The required output is the line containing "green plate G4:G7" through the final line of the material below, printed exactly, with no other lines.

====== Supplied information ======

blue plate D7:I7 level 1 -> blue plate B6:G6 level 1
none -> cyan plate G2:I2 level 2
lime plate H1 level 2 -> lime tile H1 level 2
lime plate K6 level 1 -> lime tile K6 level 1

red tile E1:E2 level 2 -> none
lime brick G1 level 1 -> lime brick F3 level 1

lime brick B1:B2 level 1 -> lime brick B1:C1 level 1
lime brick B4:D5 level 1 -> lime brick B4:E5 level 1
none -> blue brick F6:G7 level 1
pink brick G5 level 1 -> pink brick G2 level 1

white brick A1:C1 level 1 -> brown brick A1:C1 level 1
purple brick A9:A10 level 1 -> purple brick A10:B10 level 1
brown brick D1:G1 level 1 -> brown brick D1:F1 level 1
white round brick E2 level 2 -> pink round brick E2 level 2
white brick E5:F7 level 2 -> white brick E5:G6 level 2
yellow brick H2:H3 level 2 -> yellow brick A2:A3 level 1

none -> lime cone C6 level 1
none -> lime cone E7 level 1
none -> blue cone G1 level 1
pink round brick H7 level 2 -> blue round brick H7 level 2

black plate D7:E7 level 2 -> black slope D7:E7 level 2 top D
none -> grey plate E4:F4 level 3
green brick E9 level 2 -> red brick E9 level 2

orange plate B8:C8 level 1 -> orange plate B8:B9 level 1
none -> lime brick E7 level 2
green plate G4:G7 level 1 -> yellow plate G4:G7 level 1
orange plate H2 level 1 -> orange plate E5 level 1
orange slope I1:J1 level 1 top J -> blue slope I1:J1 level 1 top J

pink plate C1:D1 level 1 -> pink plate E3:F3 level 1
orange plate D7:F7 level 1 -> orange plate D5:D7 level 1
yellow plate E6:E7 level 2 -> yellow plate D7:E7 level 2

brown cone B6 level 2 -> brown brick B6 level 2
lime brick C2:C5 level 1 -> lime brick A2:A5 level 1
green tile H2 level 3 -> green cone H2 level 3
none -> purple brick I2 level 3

======

* **Written solution**:
green plate G4:G7 level 1 -> yellow plate G4:G7 level 1
orange plate H2 level 1 -> orange plate E5 level 1
orange slope I1:J1 level 1 top J -> blue slope I1:J1 level 1 top J

pink plate C1:D1 level 1 -> pink plate E3:F3 level 1
orange plate D7:F7 level 1 -> orange plate D5:D7 level 1
yellow plate E6:E7 level 2 -> yellow plate D7:E7 level 2

brown cone B6 level 2 -> brown brick B6 level 2
lime brick C2:C5 level 1 -> lime brick A2:A5 level 1
green tile H2 level 3 -> green cone H2 level 3
none -> purple brick I2 level 3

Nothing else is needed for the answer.